··· SUPPLIED RECORDS ···
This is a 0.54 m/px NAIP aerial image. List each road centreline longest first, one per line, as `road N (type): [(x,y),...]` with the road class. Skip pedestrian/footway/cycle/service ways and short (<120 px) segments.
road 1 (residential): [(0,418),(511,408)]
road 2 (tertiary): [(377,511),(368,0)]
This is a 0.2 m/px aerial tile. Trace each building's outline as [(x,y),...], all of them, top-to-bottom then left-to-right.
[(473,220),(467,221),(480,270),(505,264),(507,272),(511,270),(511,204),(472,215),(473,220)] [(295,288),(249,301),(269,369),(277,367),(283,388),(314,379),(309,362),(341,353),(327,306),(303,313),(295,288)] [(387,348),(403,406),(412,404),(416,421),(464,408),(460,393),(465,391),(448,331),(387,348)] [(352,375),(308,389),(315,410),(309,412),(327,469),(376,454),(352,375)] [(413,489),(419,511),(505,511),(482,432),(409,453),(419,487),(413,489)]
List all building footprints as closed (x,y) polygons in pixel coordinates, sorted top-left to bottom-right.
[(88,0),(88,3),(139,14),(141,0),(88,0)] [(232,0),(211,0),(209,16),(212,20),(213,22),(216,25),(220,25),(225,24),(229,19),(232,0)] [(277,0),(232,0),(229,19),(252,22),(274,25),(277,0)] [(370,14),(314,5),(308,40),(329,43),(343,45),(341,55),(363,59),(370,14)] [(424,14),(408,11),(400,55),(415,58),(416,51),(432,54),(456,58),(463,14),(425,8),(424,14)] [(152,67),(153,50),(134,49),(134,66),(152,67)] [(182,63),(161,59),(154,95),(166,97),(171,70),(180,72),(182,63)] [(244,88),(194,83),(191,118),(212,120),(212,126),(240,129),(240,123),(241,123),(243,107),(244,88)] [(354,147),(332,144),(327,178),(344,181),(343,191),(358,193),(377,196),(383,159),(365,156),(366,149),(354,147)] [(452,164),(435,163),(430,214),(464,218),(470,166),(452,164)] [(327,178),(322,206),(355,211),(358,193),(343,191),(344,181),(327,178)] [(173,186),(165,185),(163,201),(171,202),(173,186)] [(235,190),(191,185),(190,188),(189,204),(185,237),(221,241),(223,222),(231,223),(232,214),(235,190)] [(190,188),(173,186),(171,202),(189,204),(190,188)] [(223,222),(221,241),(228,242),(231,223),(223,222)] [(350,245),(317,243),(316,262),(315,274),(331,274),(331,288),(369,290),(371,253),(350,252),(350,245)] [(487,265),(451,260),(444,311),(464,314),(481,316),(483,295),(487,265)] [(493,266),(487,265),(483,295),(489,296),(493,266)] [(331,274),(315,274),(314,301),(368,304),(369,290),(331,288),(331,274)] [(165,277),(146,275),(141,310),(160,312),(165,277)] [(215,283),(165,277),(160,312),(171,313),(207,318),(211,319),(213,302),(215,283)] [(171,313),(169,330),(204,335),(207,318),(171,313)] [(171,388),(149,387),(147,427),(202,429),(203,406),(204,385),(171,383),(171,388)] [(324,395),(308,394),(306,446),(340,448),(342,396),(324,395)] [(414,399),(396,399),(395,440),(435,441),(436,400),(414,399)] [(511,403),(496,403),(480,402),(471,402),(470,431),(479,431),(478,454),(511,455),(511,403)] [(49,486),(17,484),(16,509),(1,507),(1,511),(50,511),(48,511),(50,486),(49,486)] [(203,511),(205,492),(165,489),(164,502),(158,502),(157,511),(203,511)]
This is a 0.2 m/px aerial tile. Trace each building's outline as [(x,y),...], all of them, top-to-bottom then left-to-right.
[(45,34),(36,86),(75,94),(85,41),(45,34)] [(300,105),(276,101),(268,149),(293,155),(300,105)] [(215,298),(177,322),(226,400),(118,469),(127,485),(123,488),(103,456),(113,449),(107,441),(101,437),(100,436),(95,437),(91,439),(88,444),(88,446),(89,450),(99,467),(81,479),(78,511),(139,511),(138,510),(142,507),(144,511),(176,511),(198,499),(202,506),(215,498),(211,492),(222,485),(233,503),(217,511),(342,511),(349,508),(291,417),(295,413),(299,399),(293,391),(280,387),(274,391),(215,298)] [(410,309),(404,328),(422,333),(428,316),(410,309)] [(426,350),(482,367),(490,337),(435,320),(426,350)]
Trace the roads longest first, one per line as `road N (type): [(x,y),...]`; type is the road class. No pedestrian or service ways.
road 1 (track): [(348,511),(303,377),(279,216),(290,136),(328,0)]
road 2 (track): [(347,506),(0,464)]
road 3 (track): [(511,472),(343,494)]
···
### YOUR INSTRUCTIONS
Copy every line of the material above word for word.

### REPLY
This is a 0.54 m/px NAIP aerial image. List each road centreline longest first, one per line, as `road N (type): [(x,y),...]` with the road class. Skip pedestrian/footway/cycle/service ways and short (<120 px) segments.
road 1 (residential): [(0,418),(511,408)]
road 2 (tertiary): [(377,511),(368,0)]
This is a 0.2 m/px aerial tile. Trace each building's outline as [(x,y),...], all of them, top-to-bottom then left-to-right.
[(473,220),(467,221),(480,270),(505,264),(507,272),(511,270),(511,204),(472,215),(473,220)] [(295,288),(249,301),(269,369),(277,367),(283,388),(314,379),(309,362),(341,353),(327,306),(303,313),(295,288)] [(387,348),(403,406),(412,404),(416,421),(464,408),(460,393),(465,391),(448,331),(387,348)] [(352,375),(308,389),(315,410),(309,412),(327,469),(376,454),(352,375)] [(413,489),(419,511),(505,511),(482,432),(409,453),(419,487),(413,489)]
List all building footprints as closed (x,y) polygons in pixel coordinates, sorted top-left to bottom-right.
[(88,0),(88,3),(139,14),(141,0),(88,0)] [(232,0),(211,0),(209,16),(212,20),(213,22),(216,25),(220,25),(225,24),(229,19),(232,0)] [(277,0),(232,0),(229,19),(252,22),(274,25),(277,0)] [(370,14),(314,5),(308,40),(329,43),(343,45),(341,55),(363,59),(370,14)] [(424,14),(408,11),(400,55),(415,58),(416,51),(432,54),(456,58),(463,14),(425,8),(424,14)] [(152,67),(153,50),(134,49),(134,66),(152,67)] [(182,63),(161,59),(154,95),(166,97),(171,70),(180,72),(182,63)] [(244,88),(194,83),(191,118),(212,120),(212,126),(240,129),(240,123),(241,123),(243,107),(244,88)] [(354,147),(332,144),(327,178),(344,181),(343,191),(358,193),(377,196),(383,159),(365,156),(366,149),(354,147)] [(452,164),(435,163),(430,214),(464,218),(470,166),(452,164)] [(327,178),(322,206),(355,211),(358,193),(343,191),(344,181),(327,178)] [(173,186),(165,185),(163,201),(171,202),(173,186)] [(235,190),(191,185),(190,188),(189,204),(185,237),(221,241),(223,222),(231,223),(232,214),(235,190)] [(190,188),(173,186),(171,202),(189,204),(190,188)] [(223,222),(221,241),(228,242),(231,223),(223,222)] [(350,245),(317,243),(316,262),(315,274),(331,274),(331,288),(369,290),(371,253),(350,252),(350,245)] [(487,265),(451,260),(444,311),(464,314),(481,316),(483,295),(487,265)] [(493,266),(487,265),(483,295),(489,296),(493,266)] [(331,274),(315,274),(314,301),(368,304),(369,290),(331,288),(331,274)] [(165,277),(146,275),(141,310),(160,312),(165,277)] [(215,283),(165,277),(160,312),(171,313),(207,318),(211,319),(213,302),(215,283)] [(171,313),(169,330),(204,335),(207,318),(171,313)] [(171,388),(149,387),(147,427),(202,429),(203,406),(204,385),(171,383),(171,388)] [(324,395),(308,394),(306,446),(340,448),(342,396),(324,395)] [(414,399),(396,399),(395,440),(435,441),(436,400),(414,399)] [(511,403),(496,403),(480,402),(471,402),(470,431),(479,431),(478,454),(511,455),(511,403)] [(49,486),(17,484),(16,509),(1,507),(1,511),(50,511),(48,511),(50,486),(49,486)] [(203,511),(205,492),(165,489),(164,502),(158,502),(157,511),(203,511)]
This is a 0.2 m/px aerial tile. Trace each building's outline as [(x,y),...], all of them, top-to-bottom then left-to-right.
[(45,34),(36,86),(75,94),(85,41),(45,34)] [(300,105),(276,101),(268,149),(293,155),(300,105)] [(215,298),(177,322),(226,400),(118,469),(127,485),(123,488),(103,456),(113,449),(107,441),(101,437),(100,436),(95,437),(91,439),(88,444),(88,446),(89,450),(99,467),(81,479),(78,511),(139,511),(138,510),(142,507),(144,511),(176,511),(198,499),(202,506),(215,498),(211,492),(222,485),(233,503),(217,511),(342,511),(349,508),(291,417),(295,413),(299,399),(293,391),(280,387),(274,391),(215,298)] [(410,309),(404,328),(422,333),(428,316),(410,309)] [(426,350),(482,367),(490,337),(435,320),(426,350)]
Trace the roads longest first, one per line as `road N (type): [(x,y),...]`; type is the road class. No pedestrian or service ways.
road 1 (track): [(348,511),(303,377),(279,216),(290,136),(328,0)]
road 2 (track): [(347,506),(0,464)]
road 3 (track): [(511,472),(343,494)]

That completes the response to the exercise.